### INSTRUCTIONS FOR THE TASK
Starting with the line that contains "black ball: 5 -> 1" and stopping after the line that contains "turquoise fish: 0 -> 3", return each line below exactly as written, with no others.

### SOURCE DATA
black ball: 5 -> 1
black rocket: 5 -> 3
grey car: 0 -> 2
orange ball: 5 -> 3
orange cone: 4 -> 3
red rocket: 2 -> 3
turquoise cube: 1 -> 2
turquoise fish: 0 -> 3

...

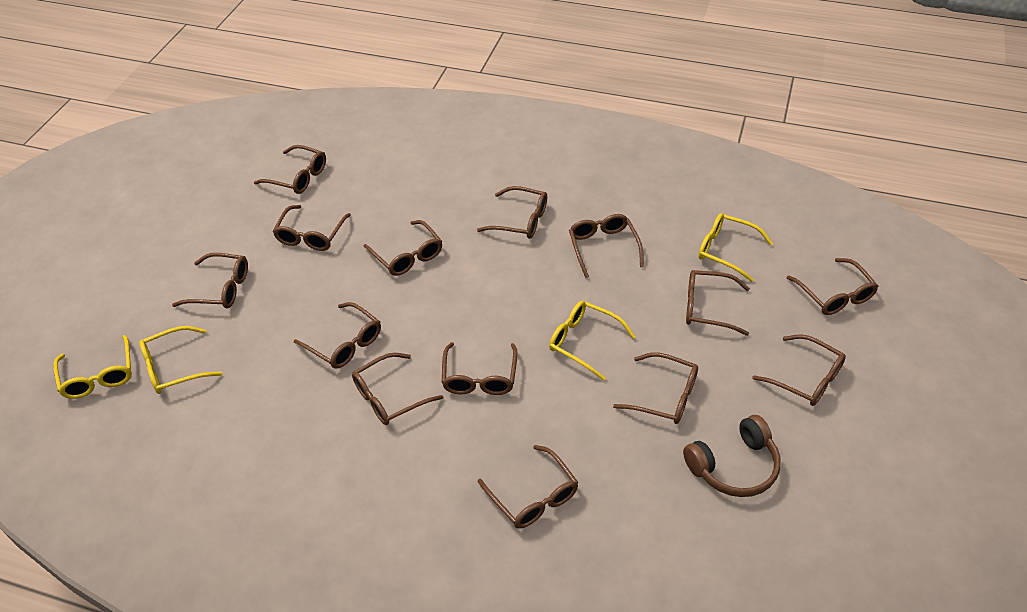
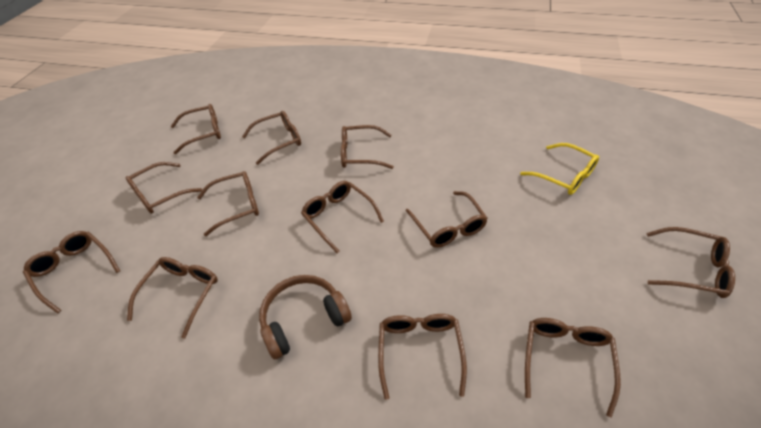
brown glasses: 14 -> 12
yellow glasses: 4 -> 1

### OUTPUT FOR THIS TASK
black ball: 5 -> 1
black rocket: 5 -> 3
grey car: 0 -> 2
orange ball: 5 -> 3
orange cone: 4 -> 3
red rocket: 2 -> 3
turquoise cube: 1 -> 2
turquoise fish: 0 -> 3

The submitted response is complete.